## AIM OF THE EXERCISE
Your answer must be the data repeated exactly, with no pictures in it.

## GIVEN MATERIAL
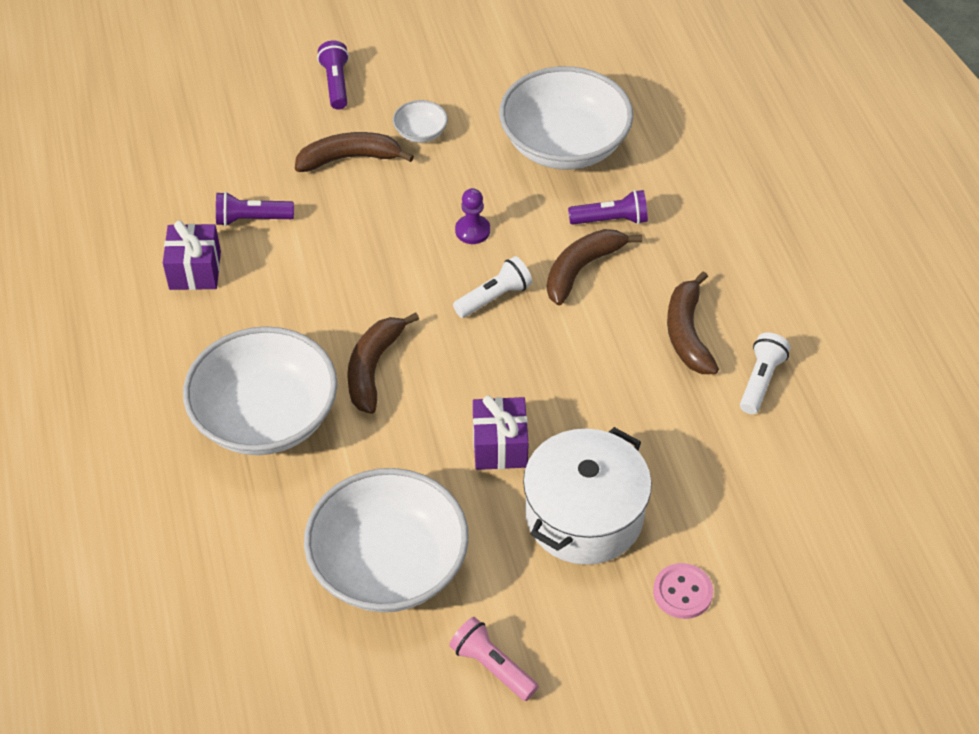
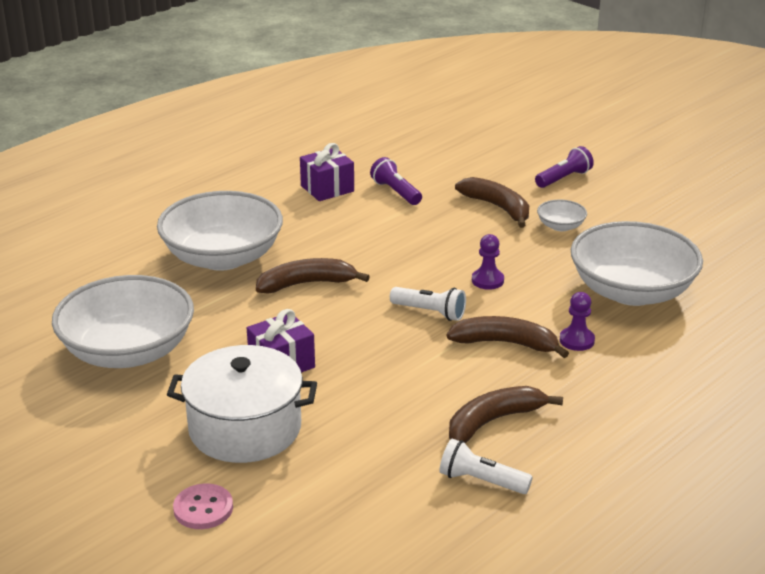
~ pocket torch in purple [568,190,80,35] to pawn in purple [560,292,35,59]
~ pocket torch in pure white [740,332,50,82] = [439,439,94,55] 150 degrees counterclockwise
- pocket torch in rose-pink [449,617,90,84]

## TASK RESULT
~ pocket torch in purple [568,190,80,35] to pawn in purple [560,292,35,59]
~ pocket torch in pure white [740,332,50,82] = [439,439,94,55] 150 degrees counterclockwise
- pocket torch in rose-pink [449,617,90,84]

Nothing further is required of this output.